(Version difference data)
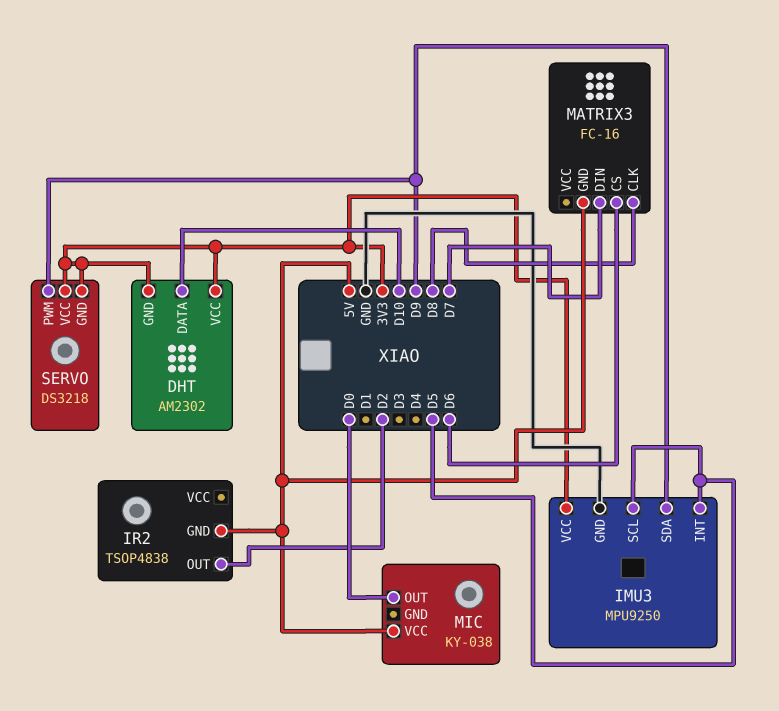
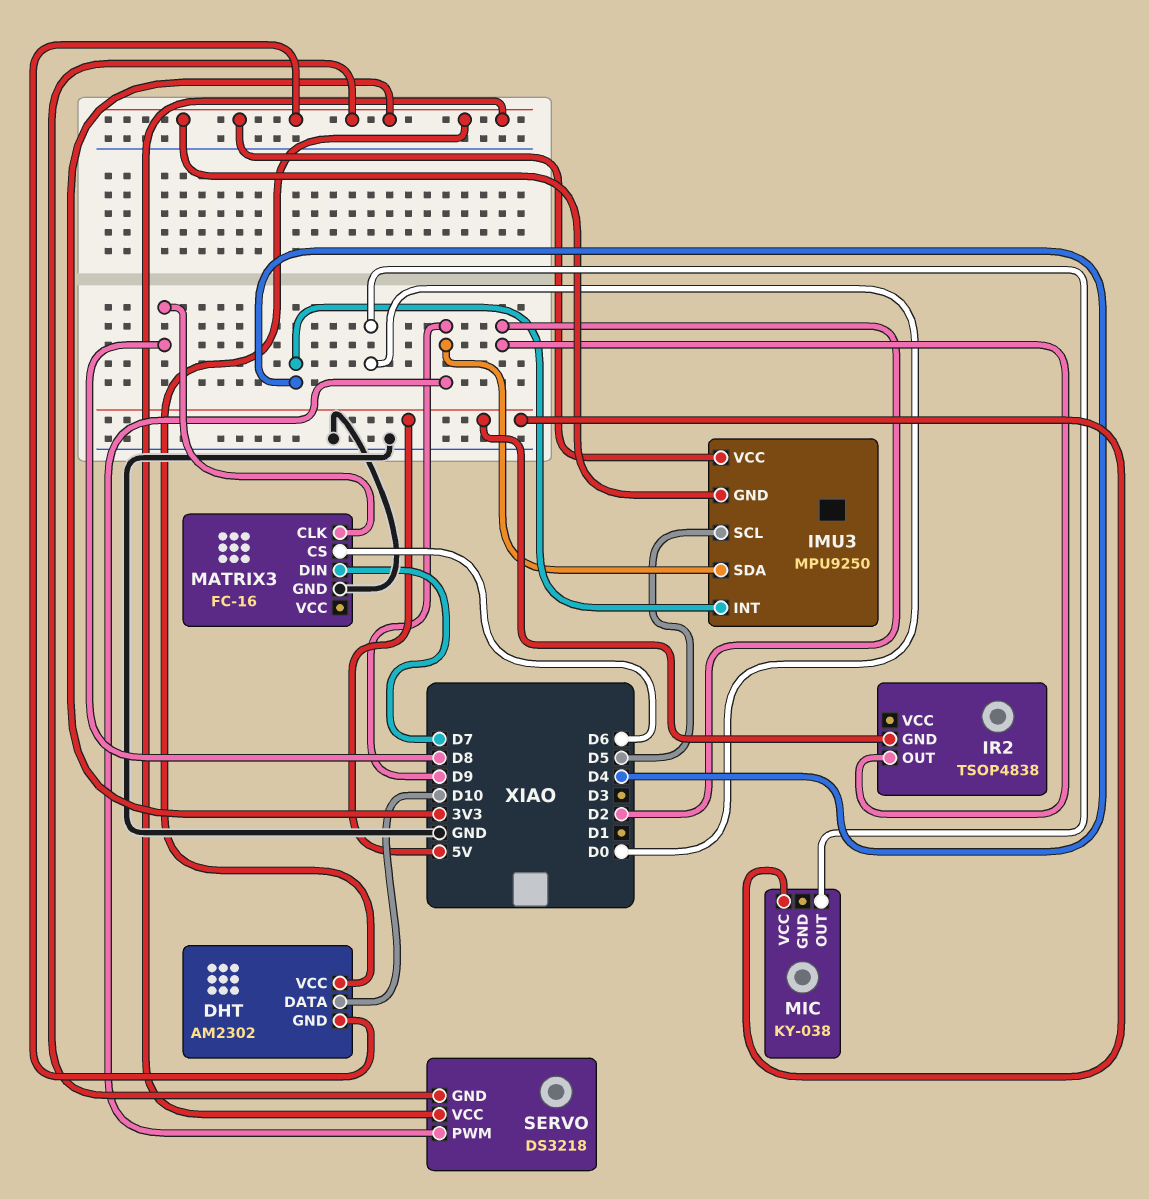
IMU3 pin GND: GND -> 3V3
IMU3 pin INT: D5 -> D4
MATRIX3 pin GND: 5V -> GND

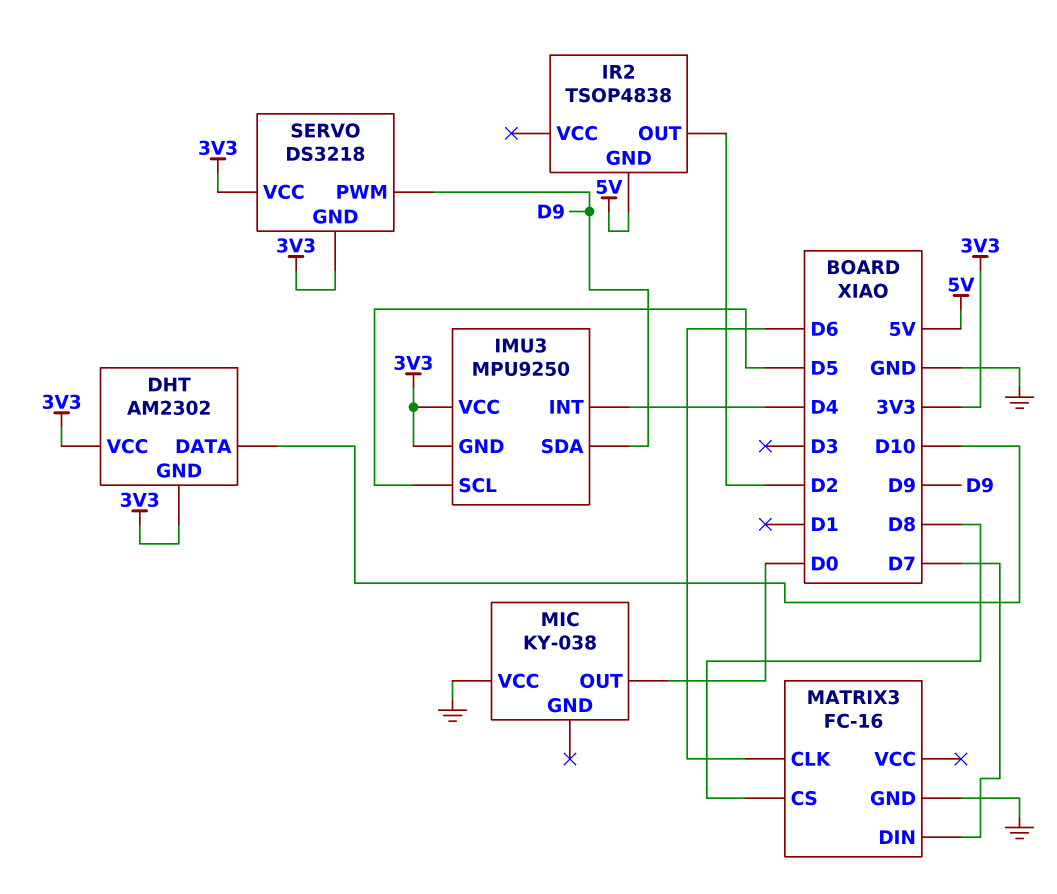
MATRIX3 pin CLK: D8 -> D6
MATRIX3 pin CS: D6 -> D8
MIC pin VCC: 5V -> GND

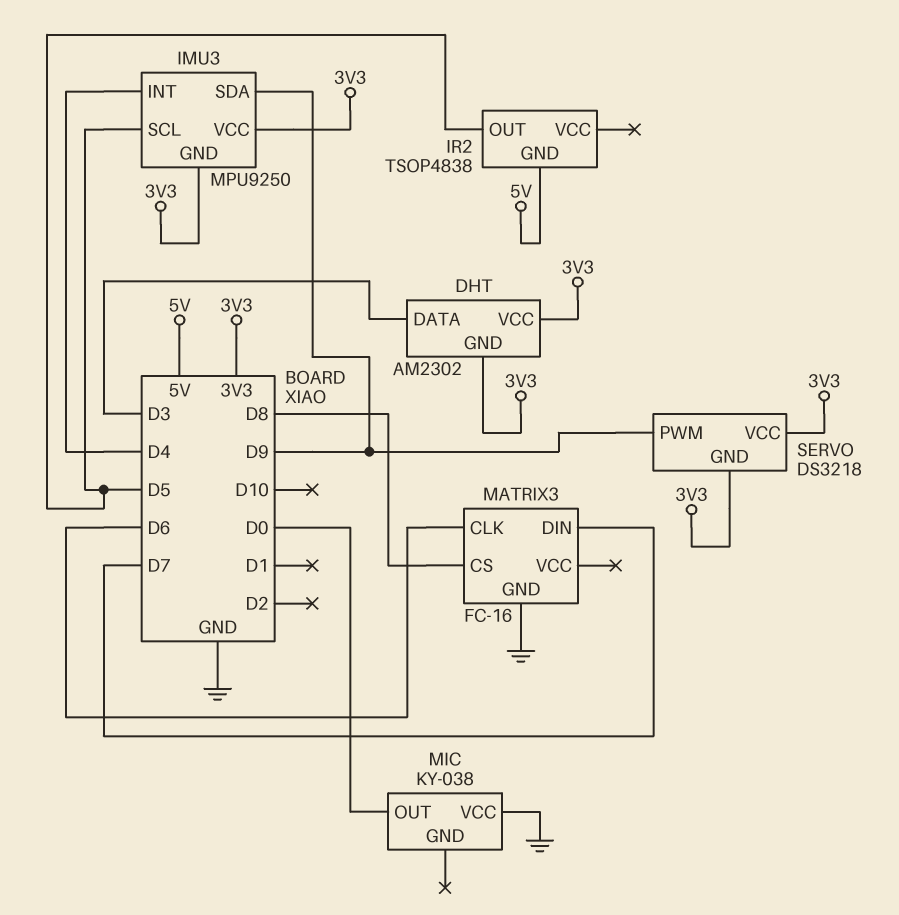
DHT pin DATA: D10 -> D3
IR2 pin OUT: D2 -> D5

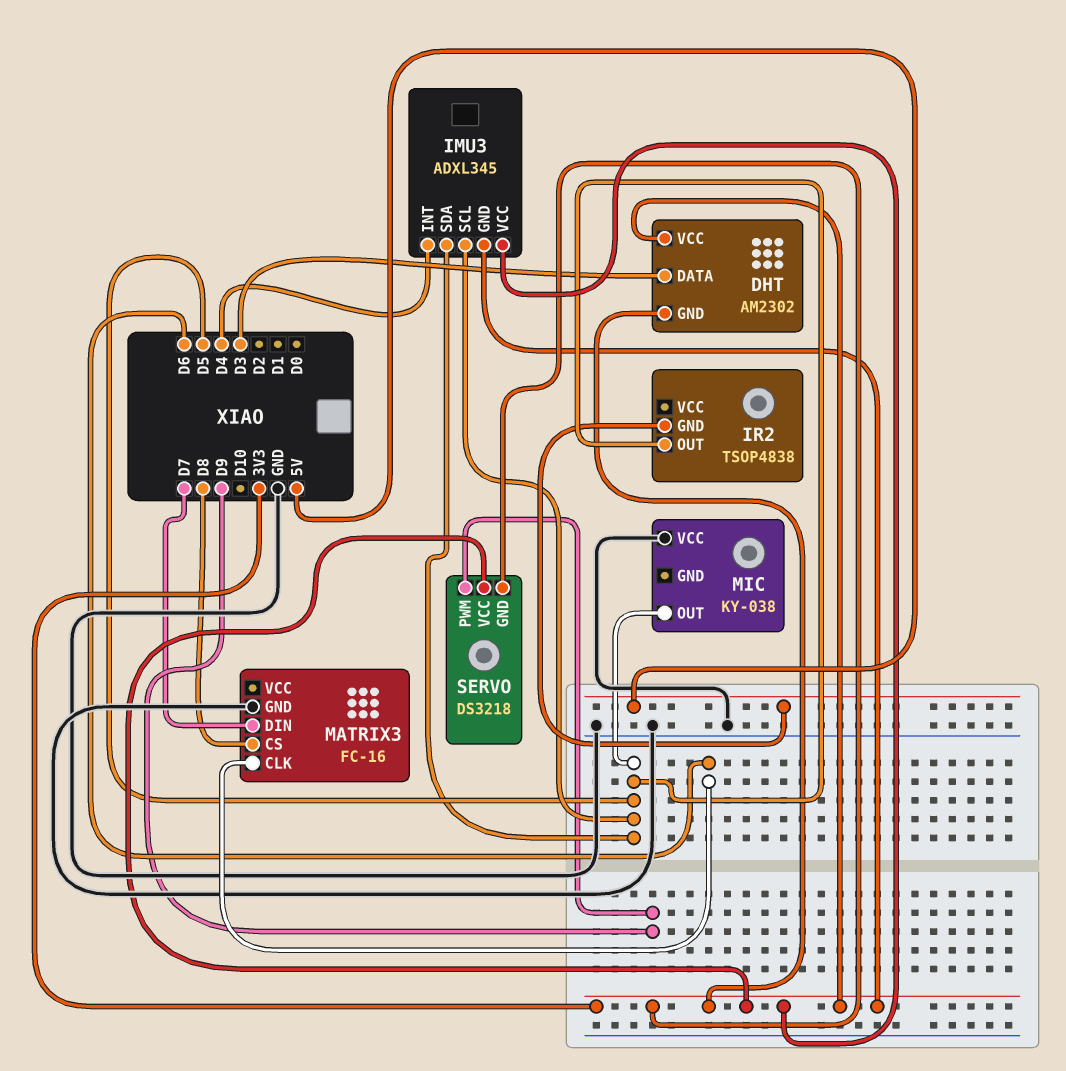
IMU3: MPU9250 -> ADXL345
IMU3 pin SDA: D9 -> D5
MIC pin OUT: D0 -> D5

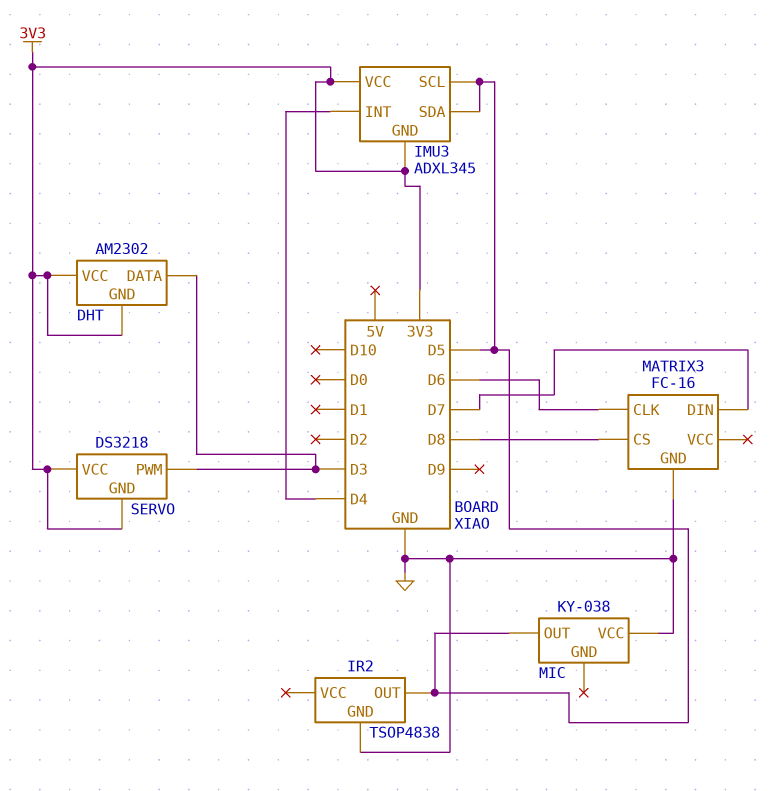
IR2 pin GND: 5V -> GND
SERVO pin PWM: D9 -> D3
==
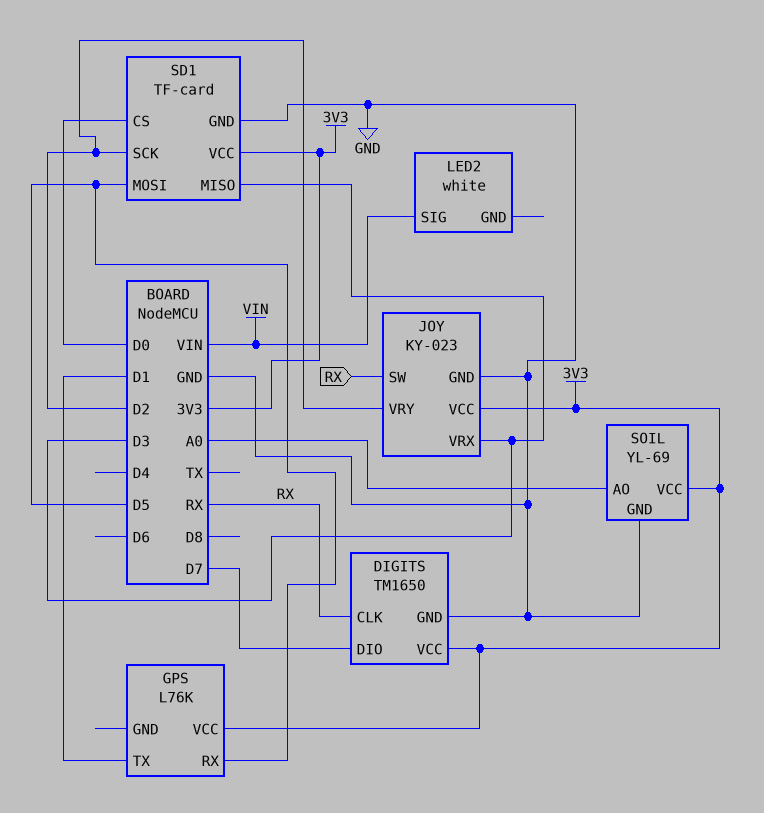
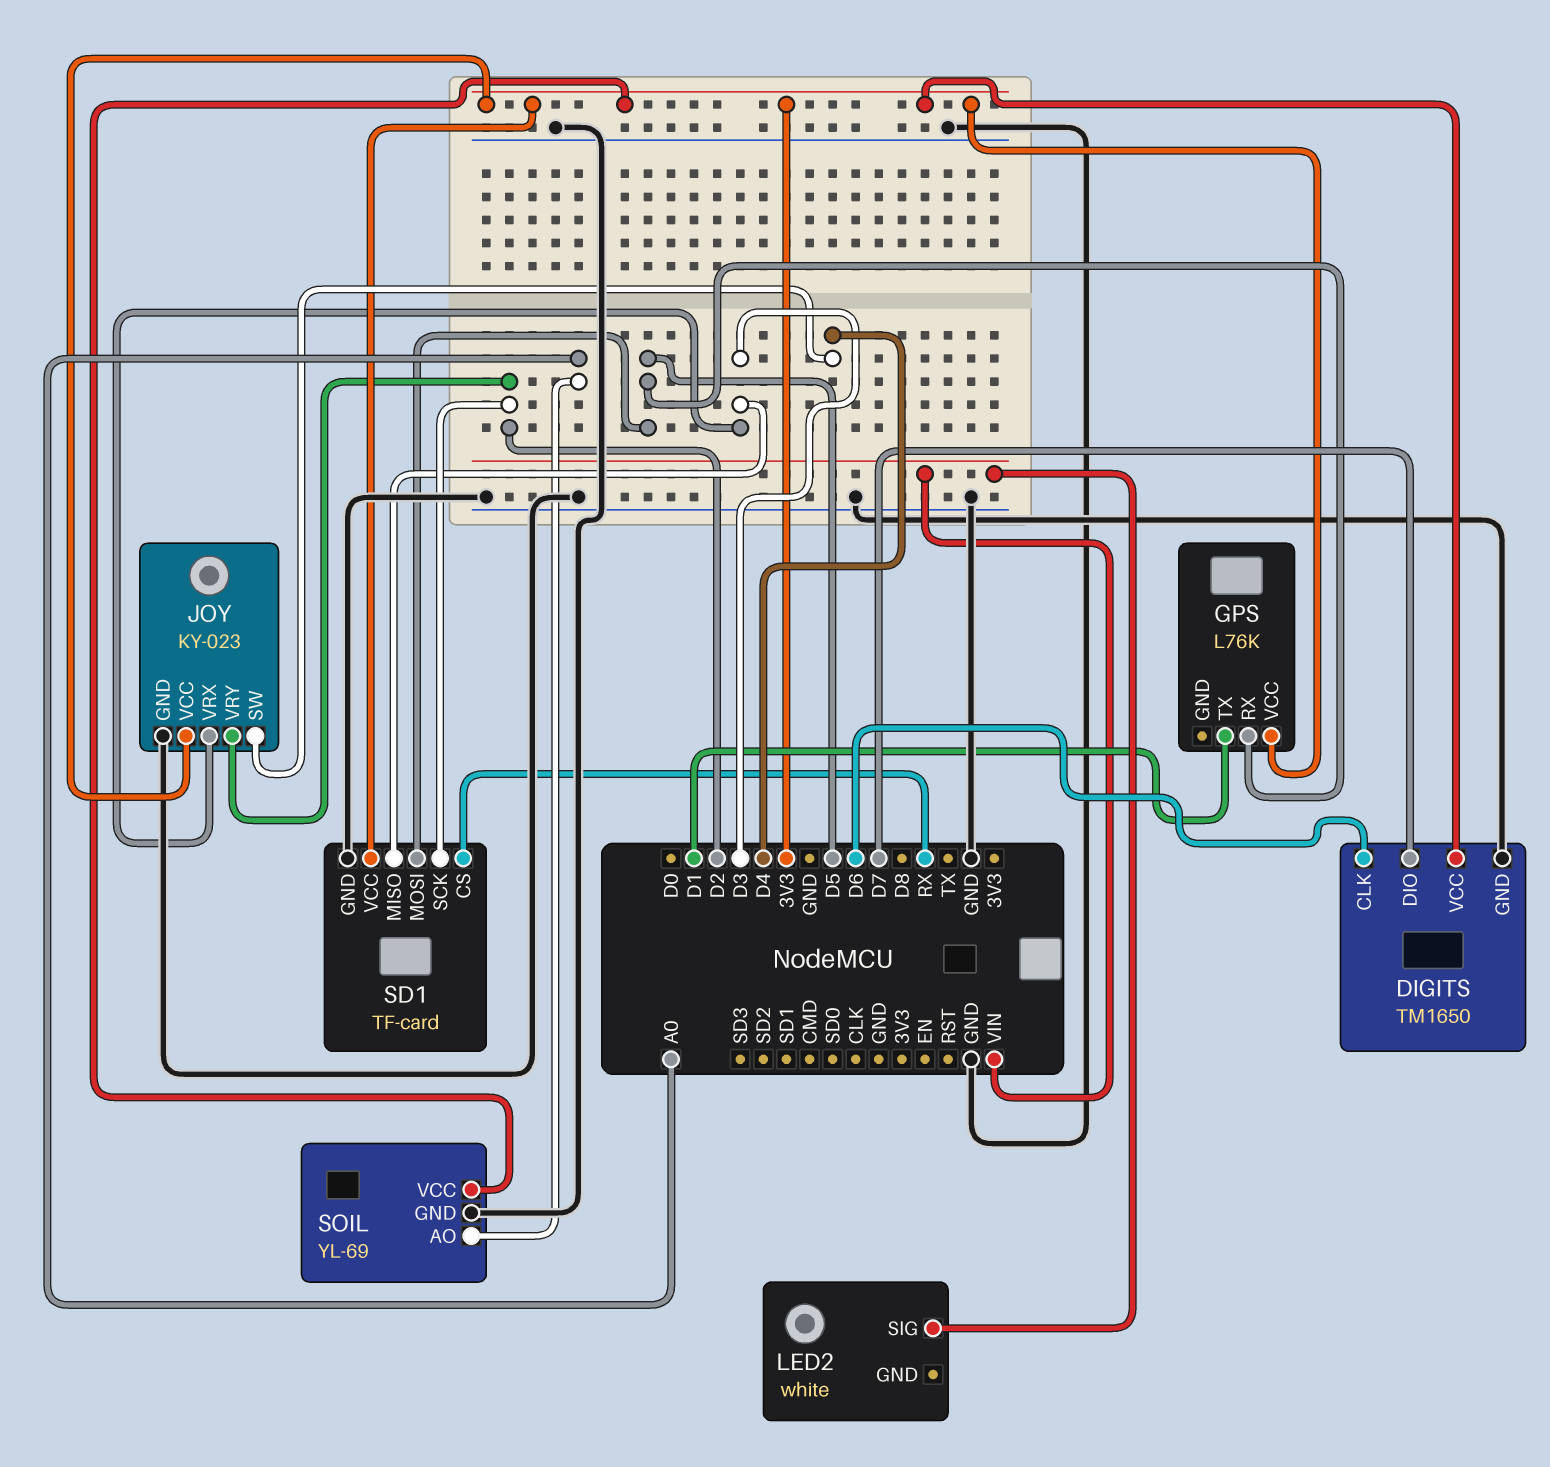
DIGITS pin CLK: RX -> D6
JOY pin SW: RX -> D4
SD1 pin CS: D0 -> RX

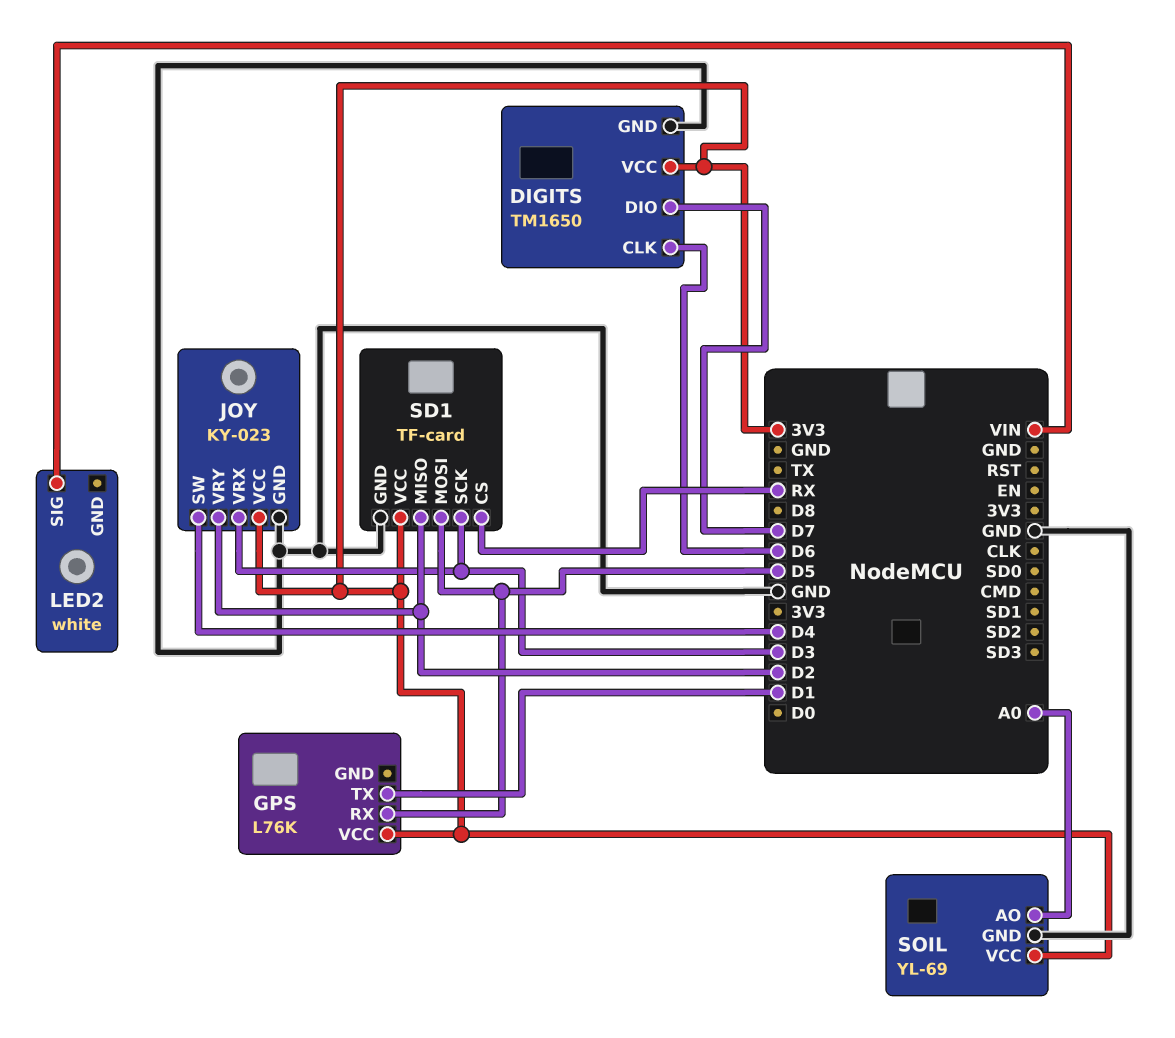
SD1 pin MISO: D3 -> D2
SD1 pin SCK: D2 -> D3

**PROBLEM TO WORK ON**. The result should be an exact copy of only the lines above from the one that holds "DHT pin DATA: D10 -> D3" through the one that holds "SERVO pin PWM: D9 -> D3", both ends included, without pictures.

**ANSWER AREA**.
DHT pin DATA: D10 -> D3
IR2 pin OUT: D2 -> D5

IMU3: MPU9250 -> ADXL345
IMU3 pin SDA: D9 -> D5
MIC pin OUT: D0 -> D5

IR2 pin GND: 5V -> GND
SERVO pin PWM: D9 -> D3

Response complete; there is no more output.